§ **Exercise inputs**
● ● ●
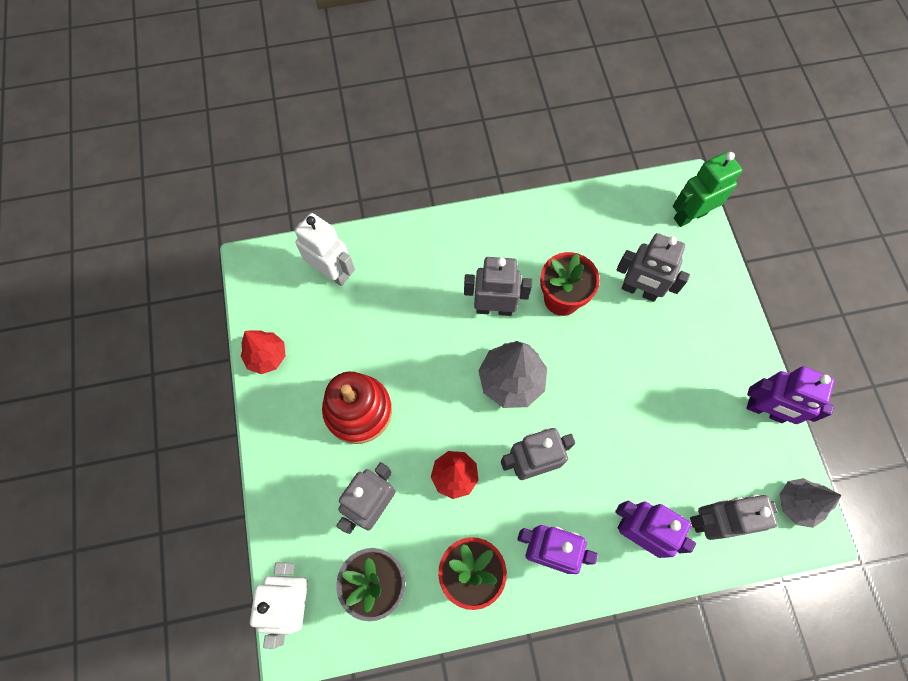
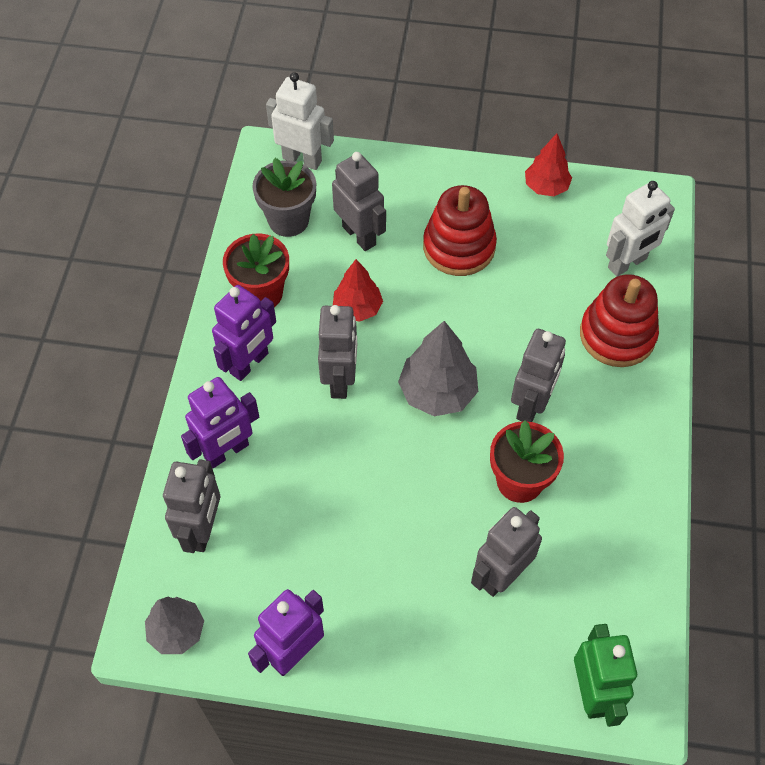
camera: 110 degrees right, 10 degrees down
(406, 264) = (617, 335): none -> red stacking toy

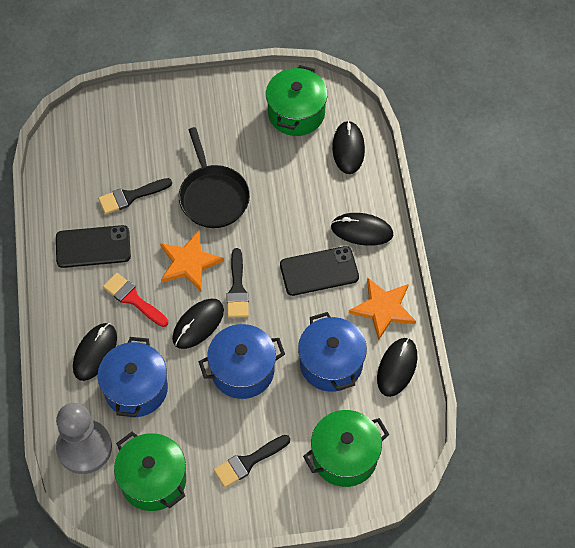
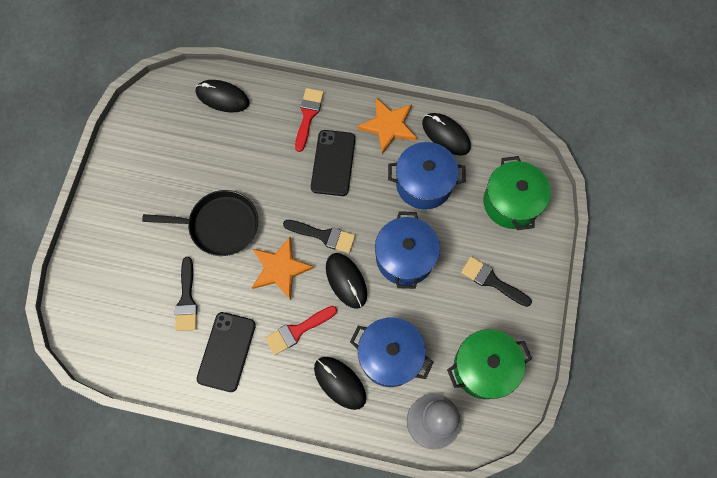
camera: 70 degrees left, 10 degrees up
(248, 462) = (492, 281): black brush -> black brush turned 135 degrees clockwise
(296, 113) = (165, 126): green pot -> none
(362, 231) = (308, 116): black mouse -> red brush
● ● ●
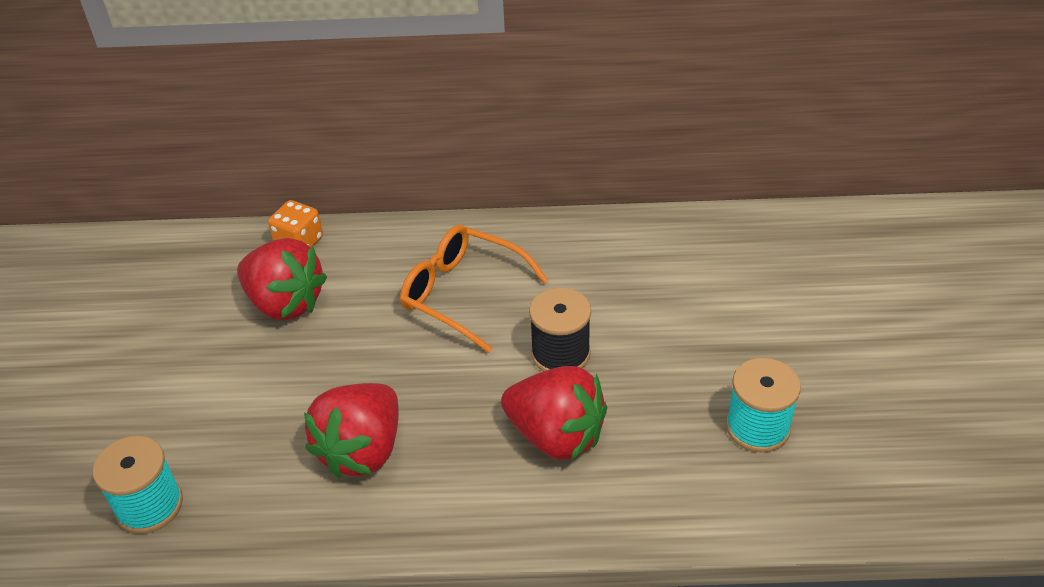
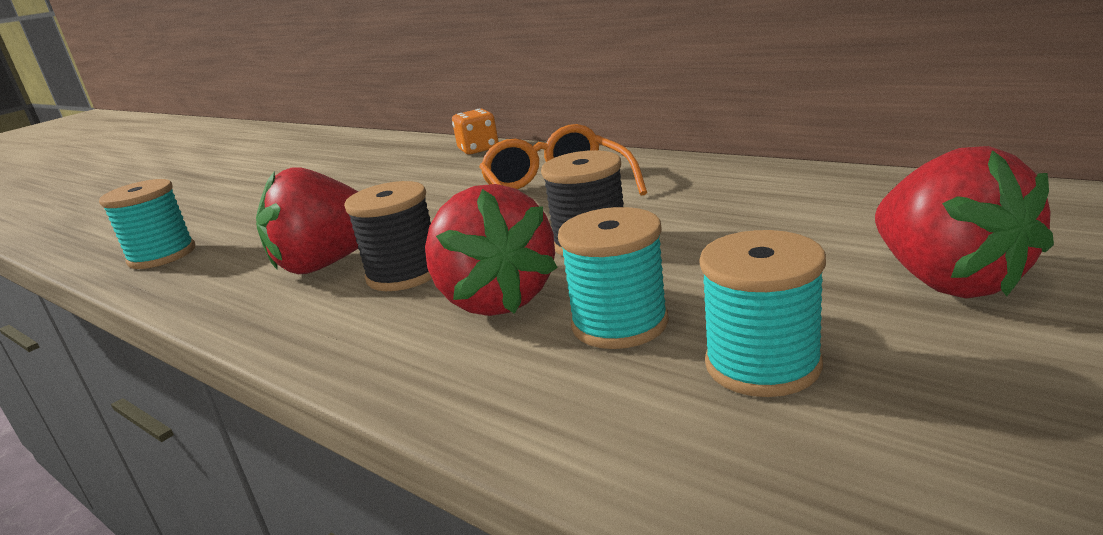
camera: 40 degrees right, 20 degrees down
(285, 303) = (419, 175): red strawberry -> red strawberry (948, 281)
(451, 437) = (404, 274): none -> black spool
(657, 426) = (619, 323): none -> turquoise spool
● ● ●
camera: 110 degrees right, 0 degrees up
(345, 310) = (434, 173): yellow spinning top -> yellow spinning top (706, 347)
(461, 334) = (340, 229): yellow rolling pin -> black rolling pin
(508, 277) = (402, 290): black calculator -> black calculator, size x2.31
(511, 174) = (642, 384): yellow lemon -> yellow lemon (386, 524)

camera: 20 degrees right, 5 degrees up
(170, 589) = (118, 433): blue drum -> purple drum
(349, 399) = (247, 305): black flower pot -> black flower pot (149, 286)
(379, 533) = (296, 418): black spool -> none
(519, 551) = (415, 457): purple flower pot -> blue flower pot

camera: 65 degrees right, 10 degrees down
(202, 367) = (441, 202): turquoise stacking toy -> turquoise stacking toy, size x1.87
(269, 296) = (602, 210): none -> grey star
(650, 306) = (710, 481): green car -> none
● ● ●
§ **Problem to work on**
Copy out, word for word, the part of the entries above that begins at the line with "camera: 110 degrees right, 0 degrees up" and ends at the line with "camera: 65 degrees right, 10 degrees down", including both.

§ **Written answer**
camera: 110 degrees right, 0 degrees up
(345, 310) = (434, 173): yellow spinning top -> yellow spinning top (706, 347)
(461, 334) = (340, 229): yellow rolling pin -> black rolling pin
(508, 277) = (402, 290): black calculator -> black calculator, size x2.31
(511, 174) = (642, 384): yellow lemon -> yellow lemon (386, 524)

camera: 20 degrees right, 5 degrees up
(170, 589) = (118, 433): blue drum -> purple drum
(349, 399) = (247, 305): black flower pot -> black flower pot (149, 286)
(379, 533) = (296, 418): black spool -> none
(519, 551) = (415, 457): purple flower pot -> blue flower pot

camera: 65 degrees right, 10 degrees down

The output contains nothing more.